### Records for this exercise

======

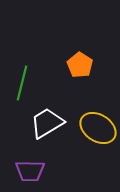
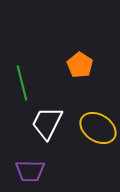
green line: rotated 28 degrees counterclockwise
white trapezoid: rotated 33 degrees counterclockwise
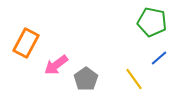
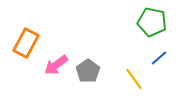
gray pentagon: moved 2 px right, 8 px up
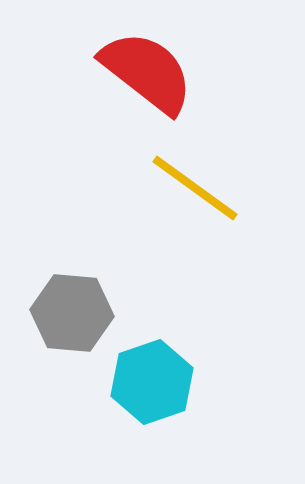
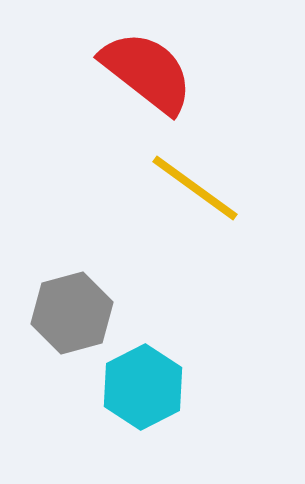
gray hexagon: rotated 20 degrees counterclockwise
cyan hexagon: moved 9 px left, 5 px down; rotated 8 degrees counterclockwise
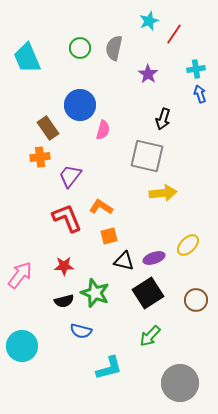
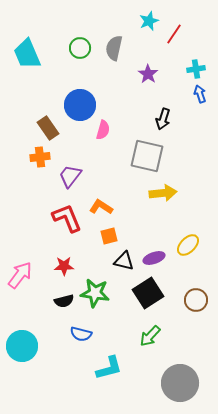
cyan trapezoid: moved 4 px up
green star: rotated 12 degrees counterclockwise
blue semicircle: moved 3 px down
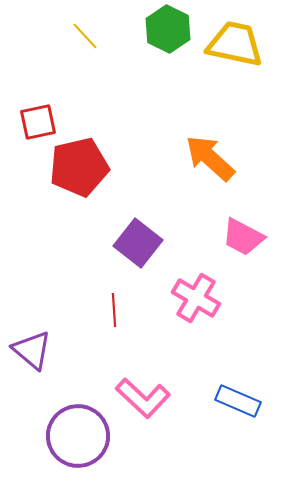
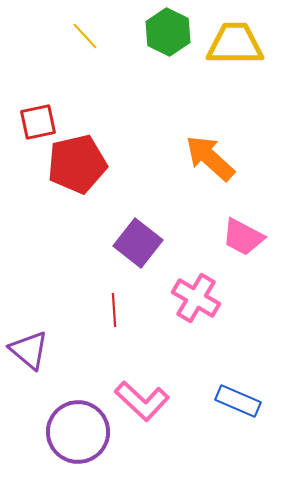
green hexagon: moved 3 px down
yellow trapezoid: rotated 12 degrees counterclockwise
red pentagon: moved 2 px left, 3 px up
purple triangle: moved 3 px left
pink L-shape: moved 1 px left, 3 px down
purple circle: moved 4 px up
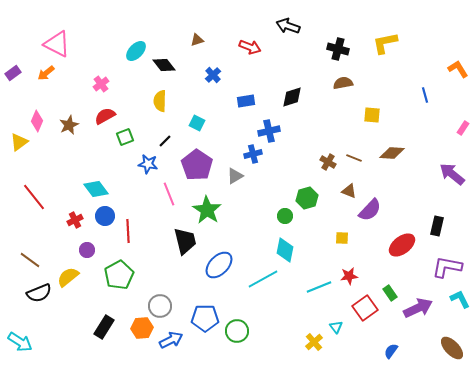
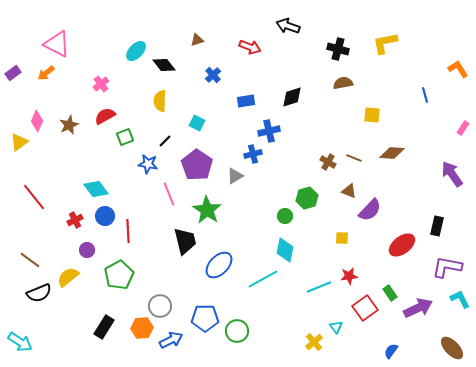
purple arrow at (452, 174): rotated 16 degrees clockwise
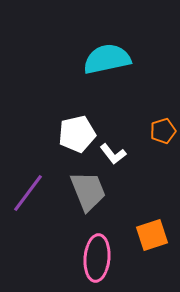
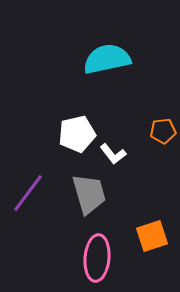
orange pentagon: rotated 10 degrees clockwise
gray trapezoid: moved 1 px right, 3 px down; rotated 6 degrees clockwise
orange square: moved 1 px down
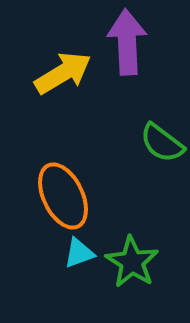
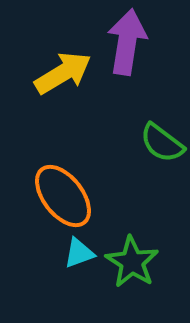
purple arrow: rotated 12 degrees clockwise
orange ellipse: rotated 12 degrees counterclockwise
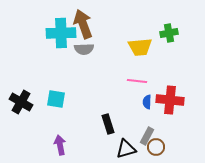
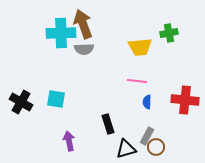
red cross: moved 15 px right
purple arrow: moved 9 px right, 4 px up
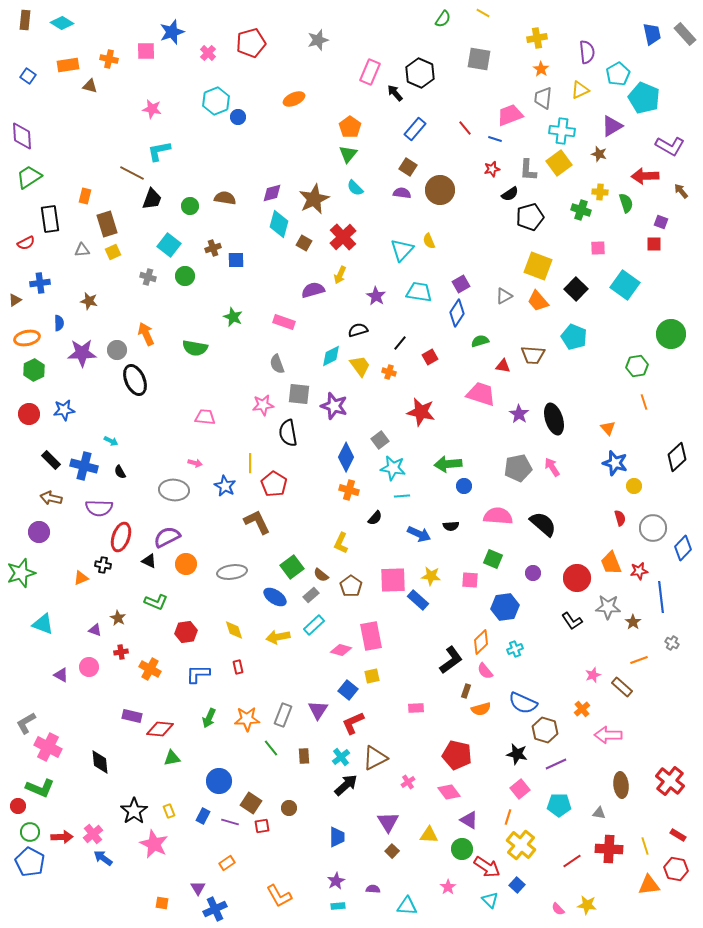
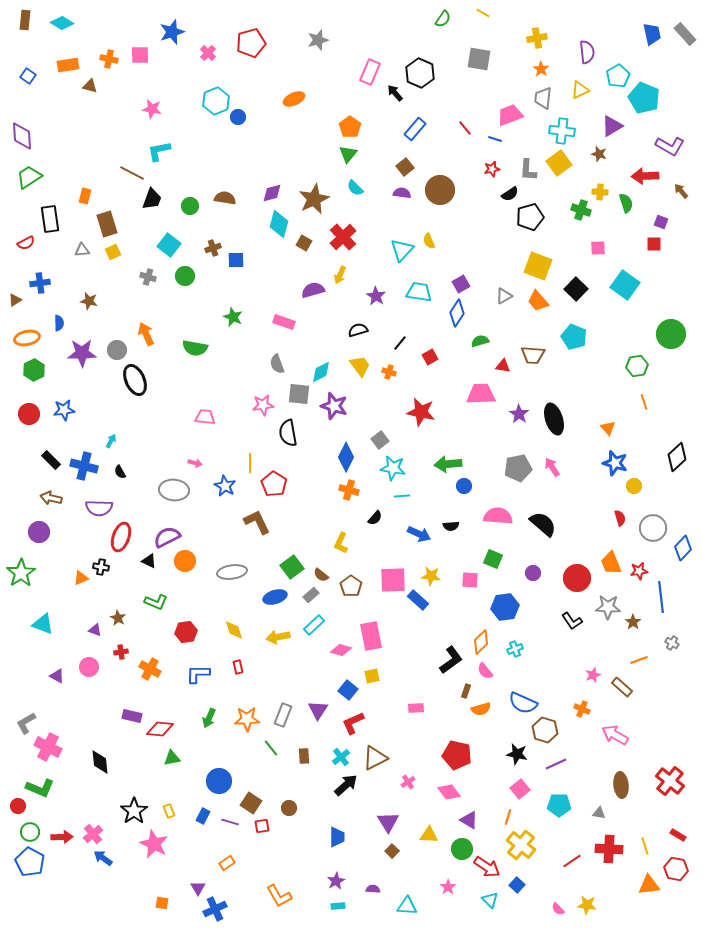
pink square at (146, 51): moved 6 px left, 4 px down
cyan pentagon at (618, 74): moved 2 px down
brown square at (408, 167): moved 3 px left; rotated 18 degrees clockwise
cyan diamond at (331, 356): moved 10 px left, 16 px down
pink trapezoid at (481, 394): rotated 20 degrees counterclockwise
cyan arrow at (111, 441): rotated 88 degrees counterclockwise
orange circle at (186, 564): moved 1 px left, 3 px up
black cross at (103, 565): moved 2 px left, 2 px down
green star at (21, 573): rotated 16 degrees counterclockwise
blue ellipse at (275, 597): rotated 50 degrees counterclockwise
purple triangle at (61, 675): moved 4 px left, 1 px down
orange cross at (582, 709): rotated 28 degrees counterclockwise
pink arrow at (608, 735): moved 7 px right; rotated 28 degrees clockwise
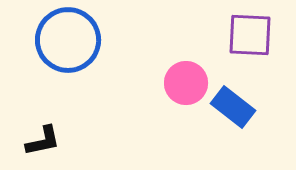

======

### What the task asks
Reproduce, word for word, every line from the one that contains "brown square at" to the end of the data, including both ends; omit all pictures.

### Task answer
brown square at (408, 167): moved 3 px left; rotated 18 degrees clockwise
cyan diamond at (331, 356): moved 10 px left, 16 px down
pink trapezoid at (481, 394): rotated 20 degrees counterclockwise
cyan arrow at (111, 441): rotated 88 degrees counterclockwise
orange circle at (186, 564): moved 1 px left, 3 px up
black cross at (103, 565): moved 2 px left, 2 px down
green star at (21, 573): rotated 16 degrees counterclockwise
blue ellipse at (275, 597): rotated 50 degrees counterclockwise
purple triangle at (61, 675): moved 4 px left, 1 px down
orange cross at (582, 709): rotated 28 degrees counterclockwise
pink arrow at (608, 735): moved 7 px right; rotated 28 degrees clockwise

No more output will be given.